→ Exercise instructions
Needed from the data below: all lines that contain the word "diode".

===== Input for this task

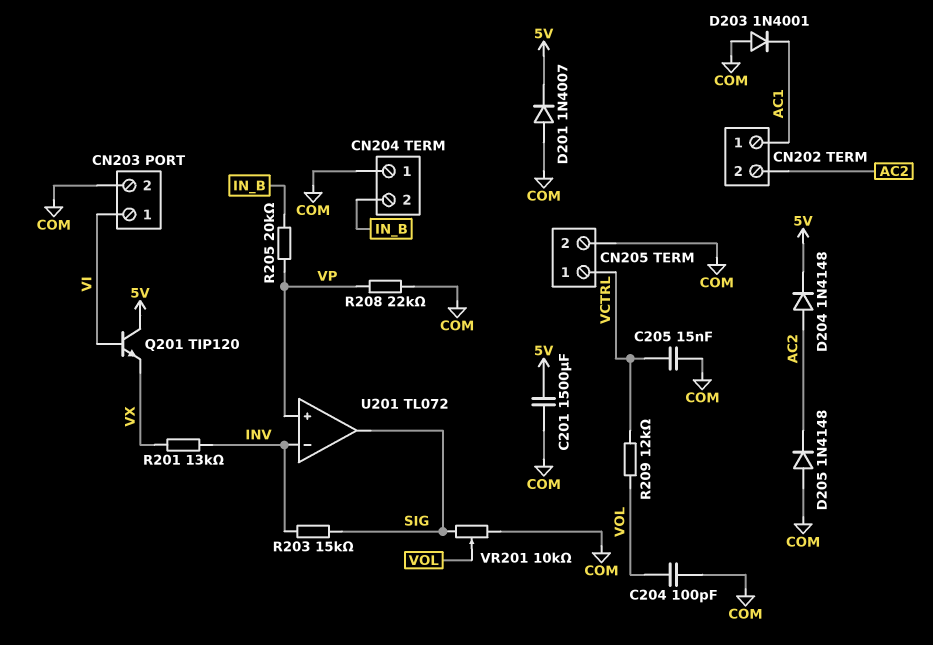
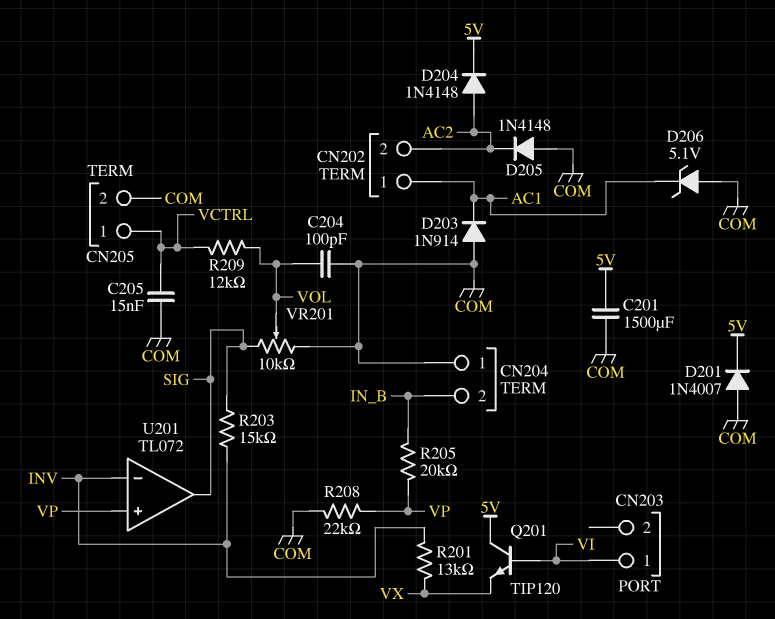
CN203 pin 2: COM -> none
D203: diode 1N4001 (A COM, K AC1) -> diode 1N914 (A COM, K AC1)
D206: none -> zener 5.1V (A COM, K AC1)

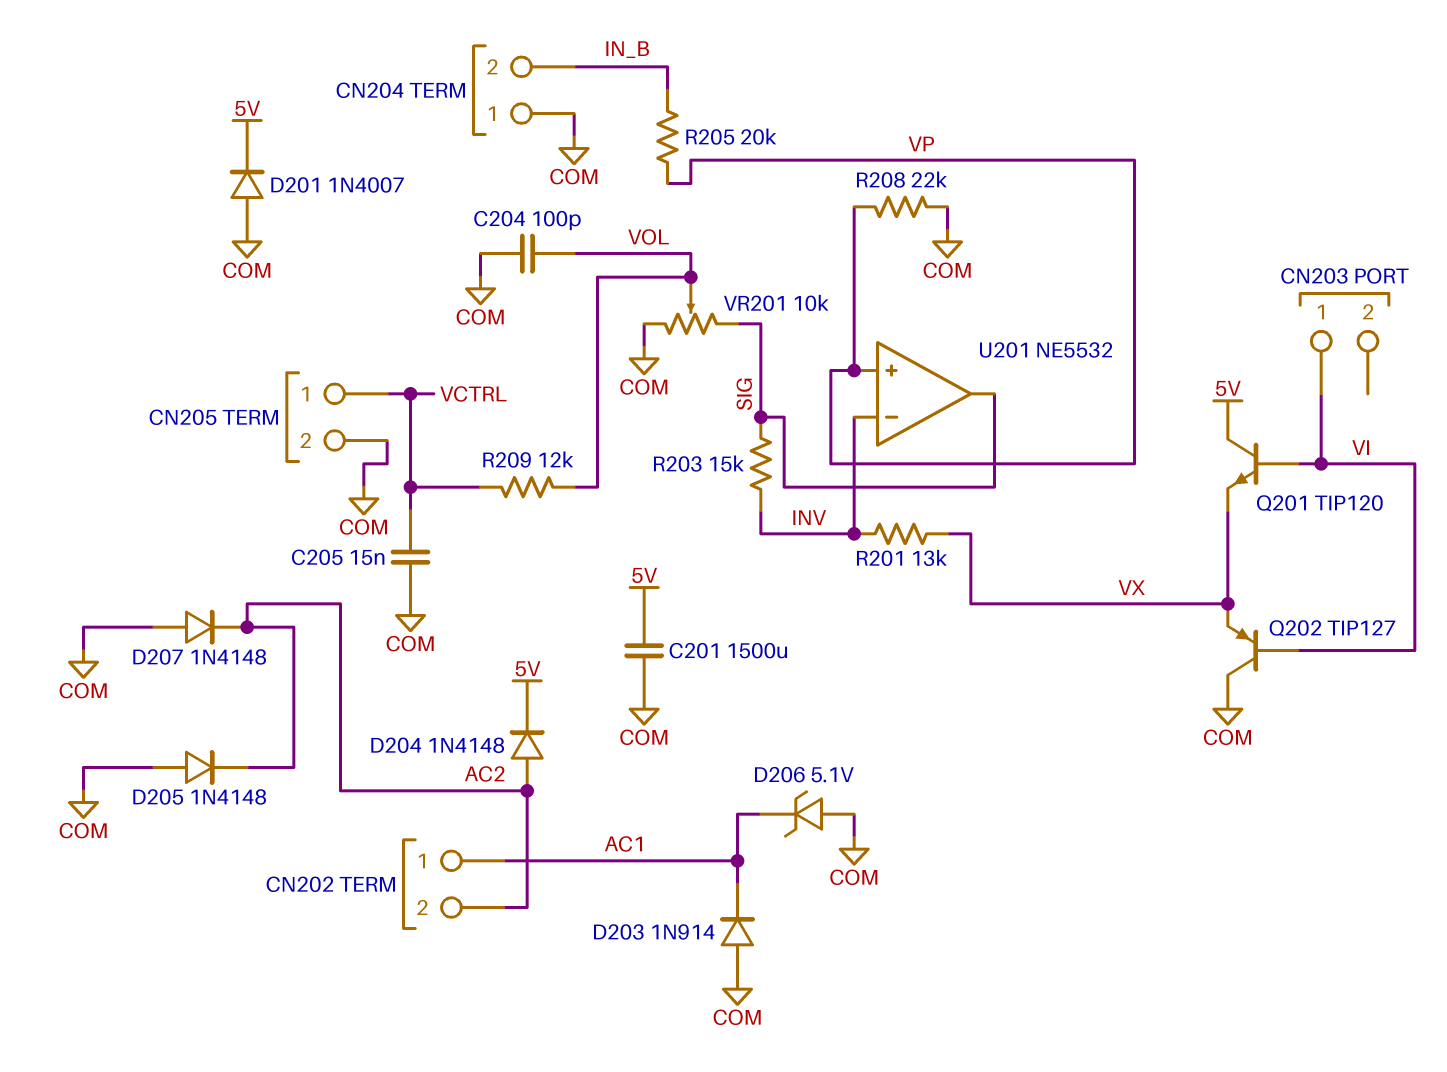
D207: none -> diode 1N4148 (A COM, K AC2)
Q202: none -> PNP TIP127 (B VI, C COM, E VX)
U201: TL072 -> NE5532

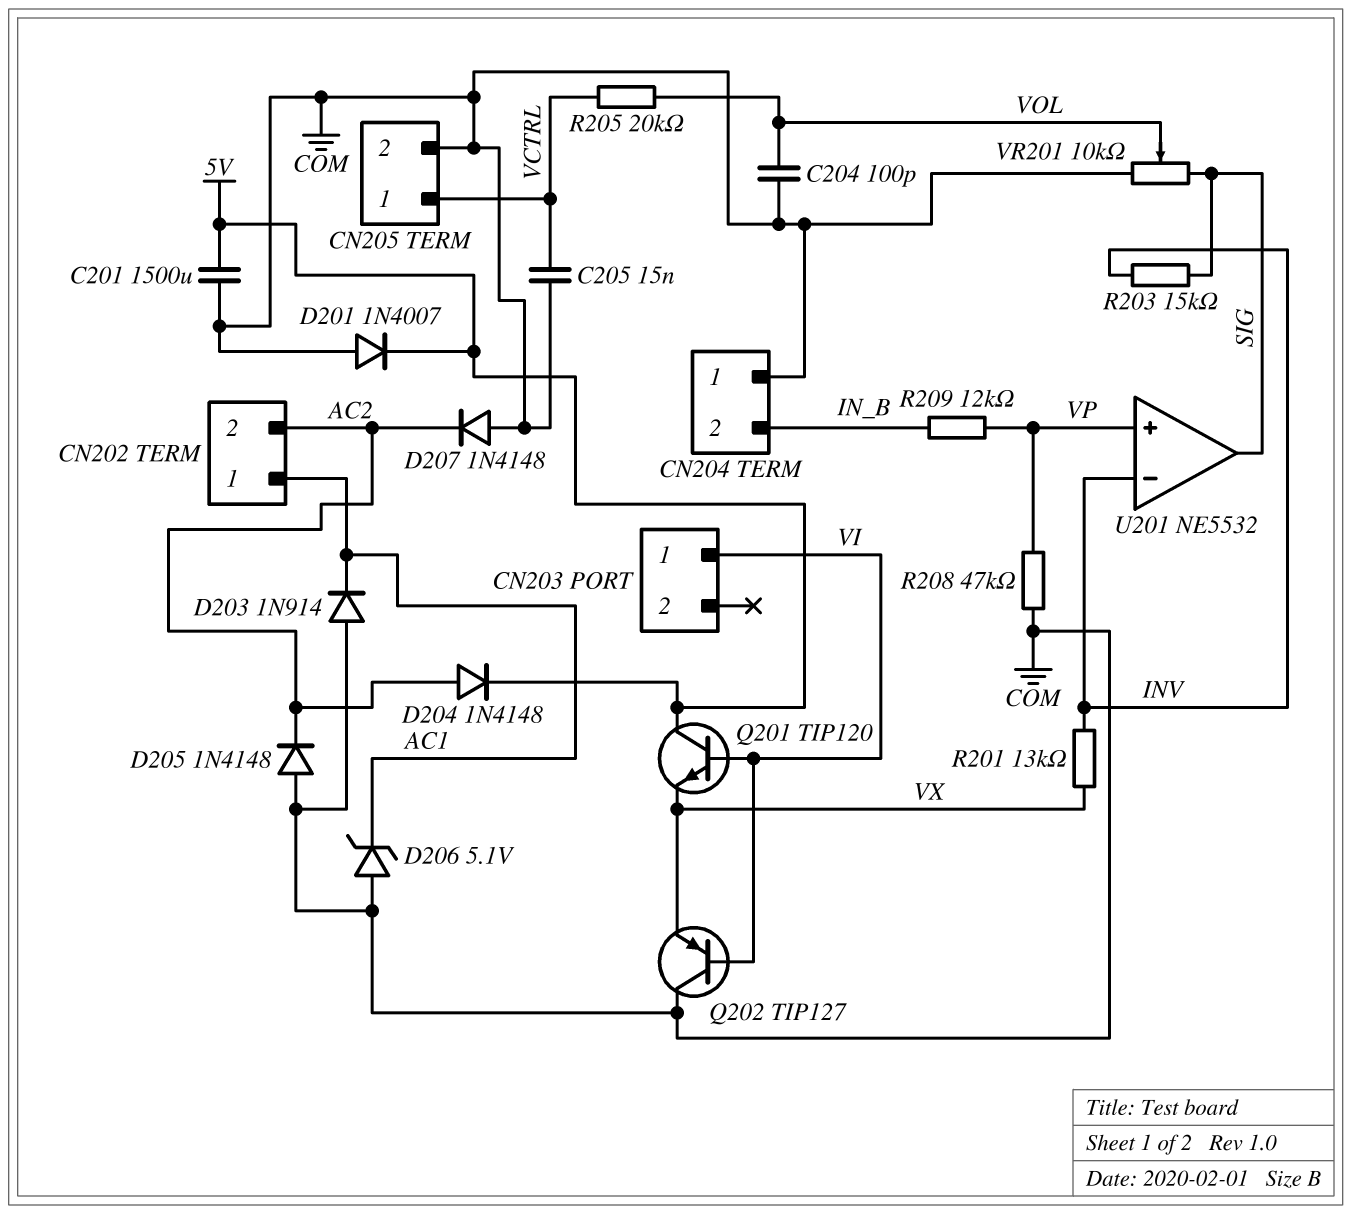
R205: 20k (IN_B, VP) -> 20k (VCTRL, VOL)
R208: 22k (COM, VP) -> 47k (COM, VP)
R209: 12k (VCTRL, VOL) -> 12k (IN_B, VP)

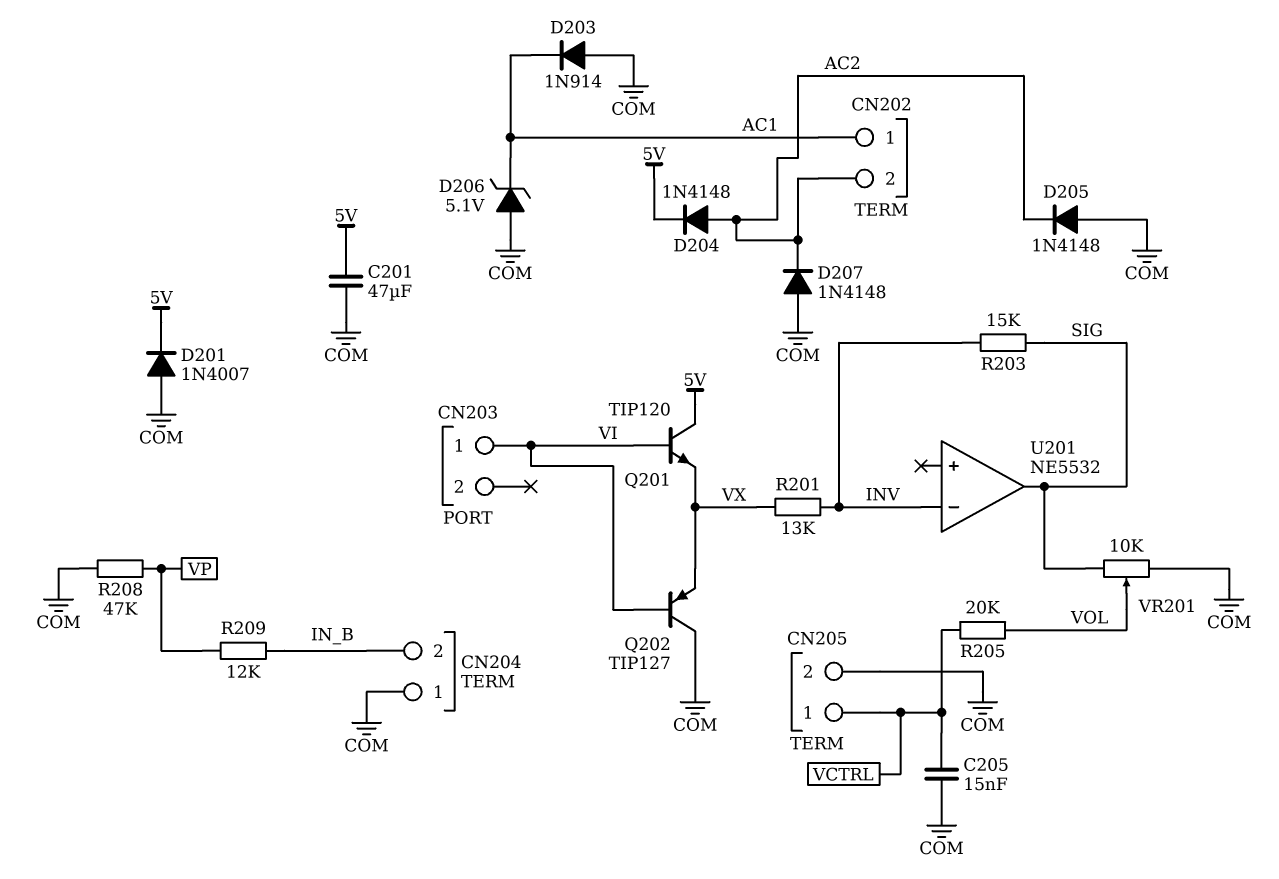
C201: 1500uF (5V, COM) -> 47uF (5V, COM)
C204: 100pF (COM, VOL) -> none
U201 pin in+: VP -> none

==========
===== Input for this task

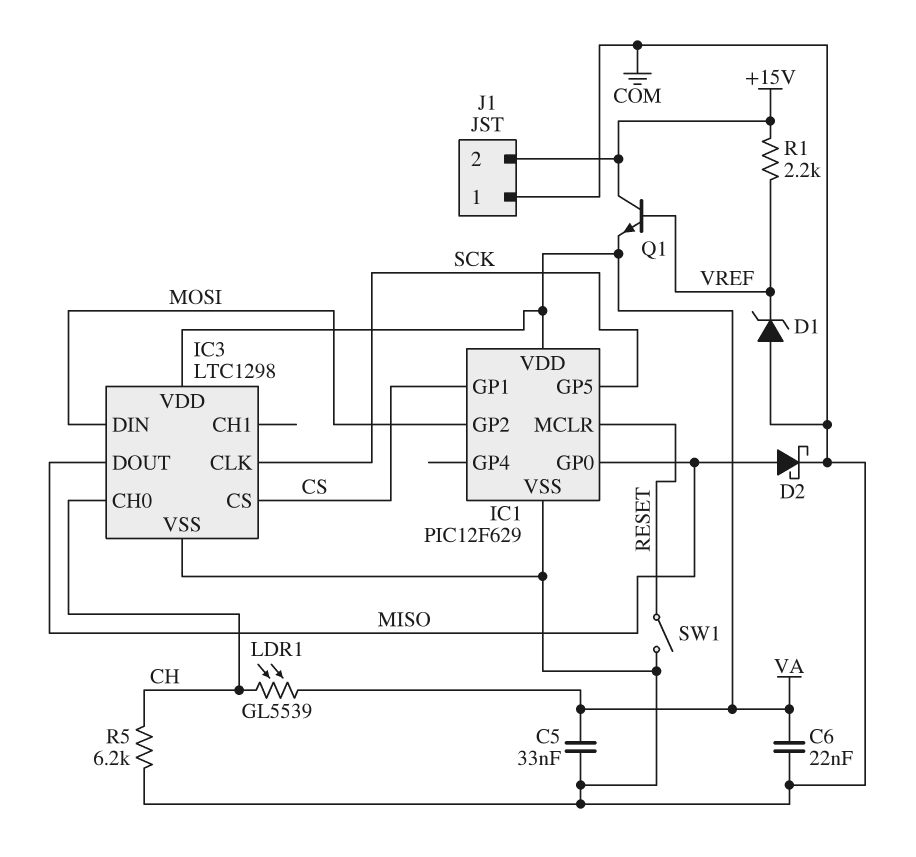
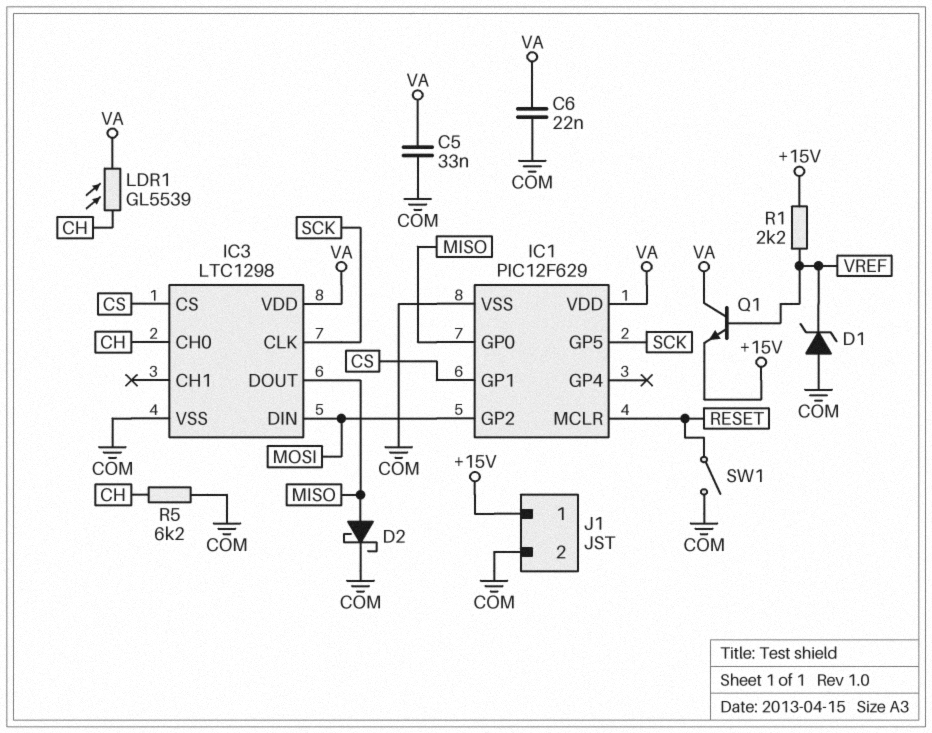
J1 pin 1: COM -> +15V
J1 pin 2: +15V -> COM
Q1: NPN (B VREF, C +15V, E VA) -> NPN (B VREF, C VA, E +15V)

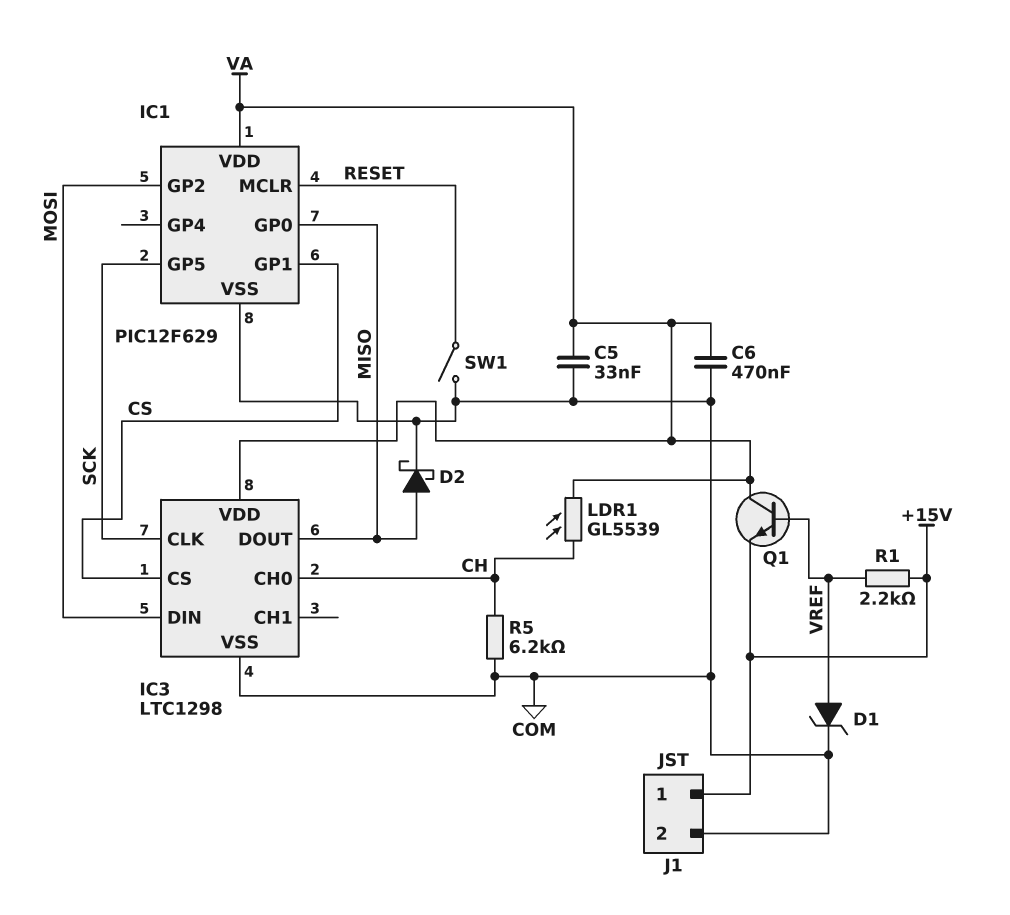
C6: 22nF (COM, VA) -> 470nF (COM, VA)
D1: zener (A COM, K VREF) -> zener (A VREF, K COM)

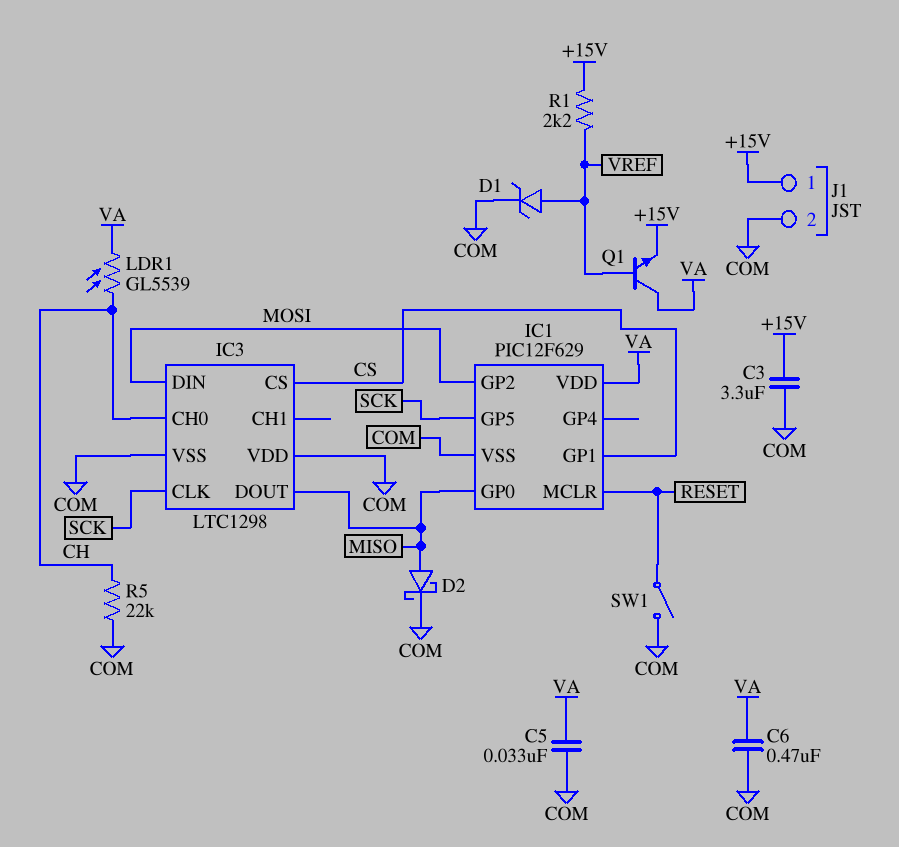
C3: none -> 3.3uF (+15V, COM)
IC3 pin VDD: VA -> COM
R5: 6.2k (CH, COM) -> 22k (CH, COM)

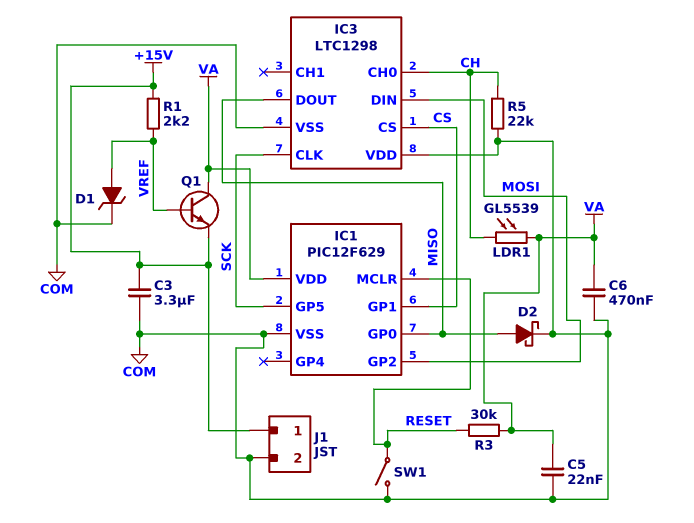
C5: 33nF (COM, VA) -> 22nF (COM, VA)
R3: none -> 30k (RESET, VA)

==========

→ Task response
D203: diode 1N4001 (A COM, K AC1) -> diode 1N914 (A COM, K AC1)
D207: none -> diode 1N4148 (A COM, K AC2)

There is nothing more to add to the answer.